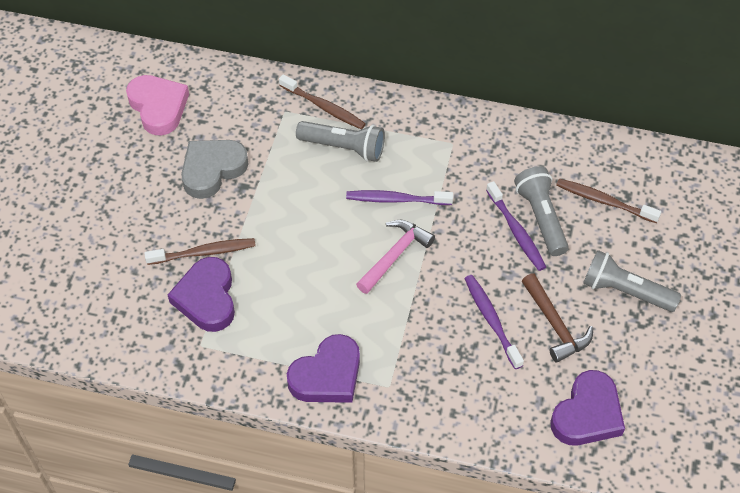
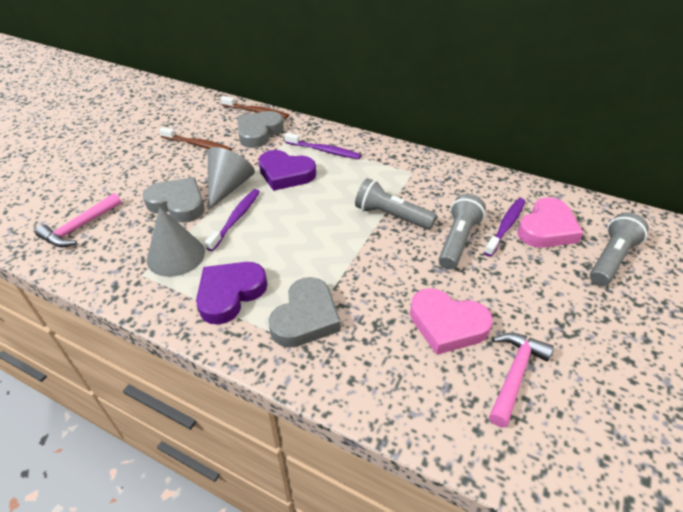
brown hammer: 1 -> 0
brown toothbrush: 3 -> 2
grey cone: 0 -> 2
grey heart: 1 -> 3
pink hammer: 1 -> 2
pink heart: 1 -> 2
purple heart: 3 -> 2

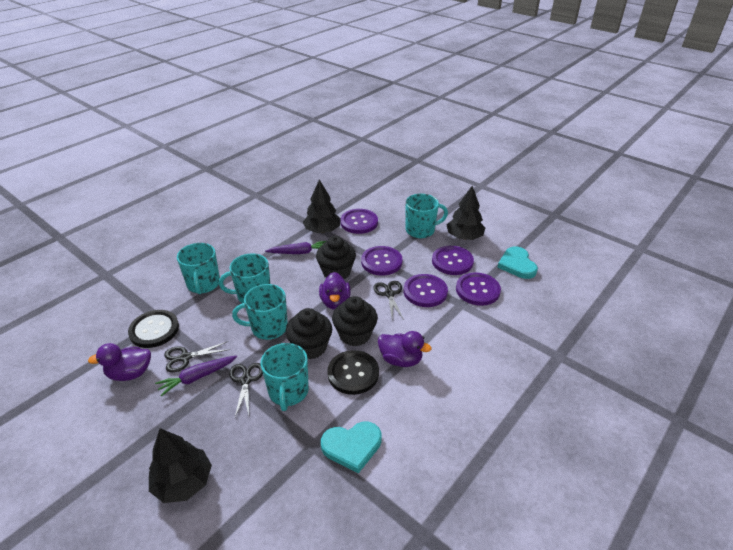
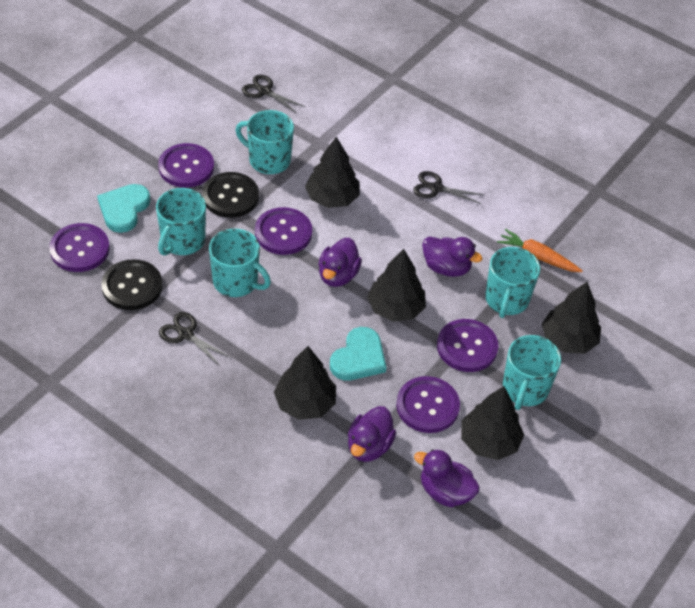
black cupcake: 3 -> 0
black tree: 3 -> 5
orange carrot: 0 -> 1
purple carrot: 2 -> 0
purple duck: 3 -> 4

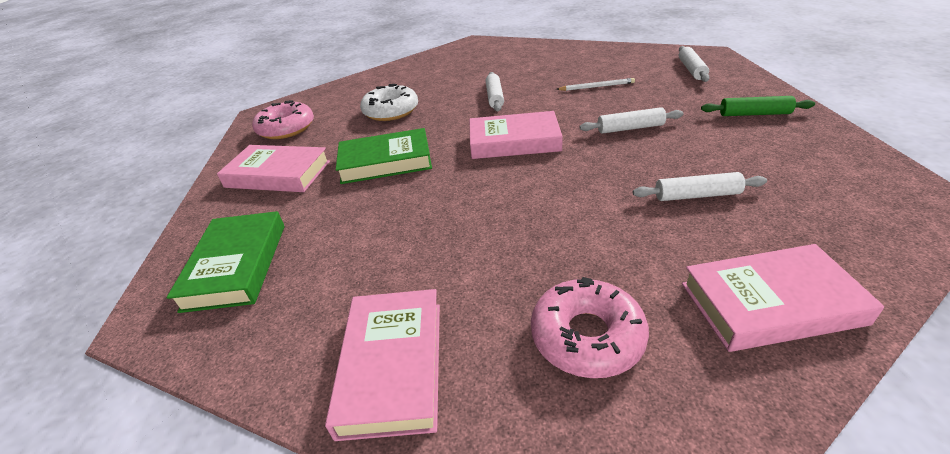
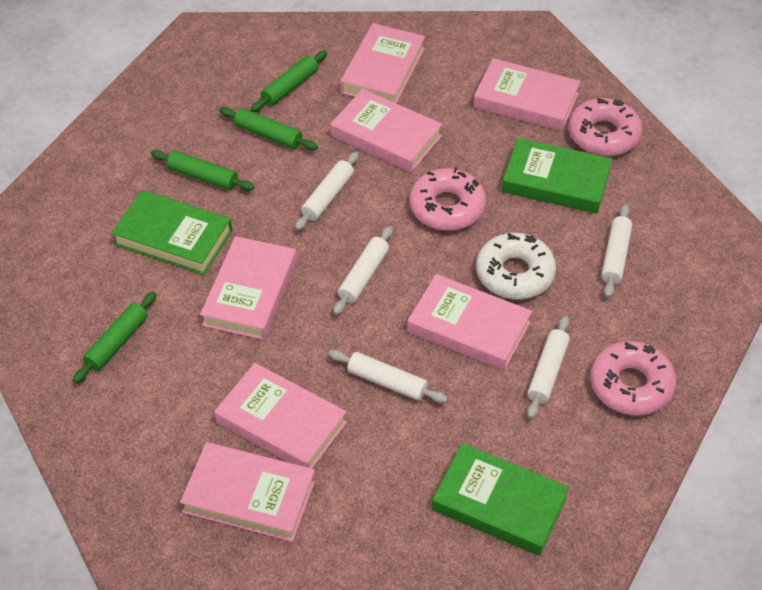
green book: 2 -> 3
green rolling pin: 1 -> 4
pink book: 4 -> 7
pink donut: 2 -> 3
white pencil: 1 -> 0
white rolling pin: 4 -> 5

Work required
Once the line containing "grey cone: 0 -> 2" is found in the records above, it and every line after it up to the last must be repeated exactly, without pictures.

Exercise output
grey cone: 0 -> 2
grey heart: 1 -> 3
pink hammer: 1 -> 2
pink heart: 1 -> 2
purple heart: 3 -> 2

black cupcake: 3 -> 0
black tree: 3 -> 5
orange carrot: 0 -> 1
purple carrot: 2 -> 0
purple duck: 3 -> 4

green book: 2 -> 3
green rolling pin: 1 -> 4
pink book: 4 -> 7
pink donut: 2 -> 3
white pencil: 1 -> 0
white rolling pin: 4 -> 5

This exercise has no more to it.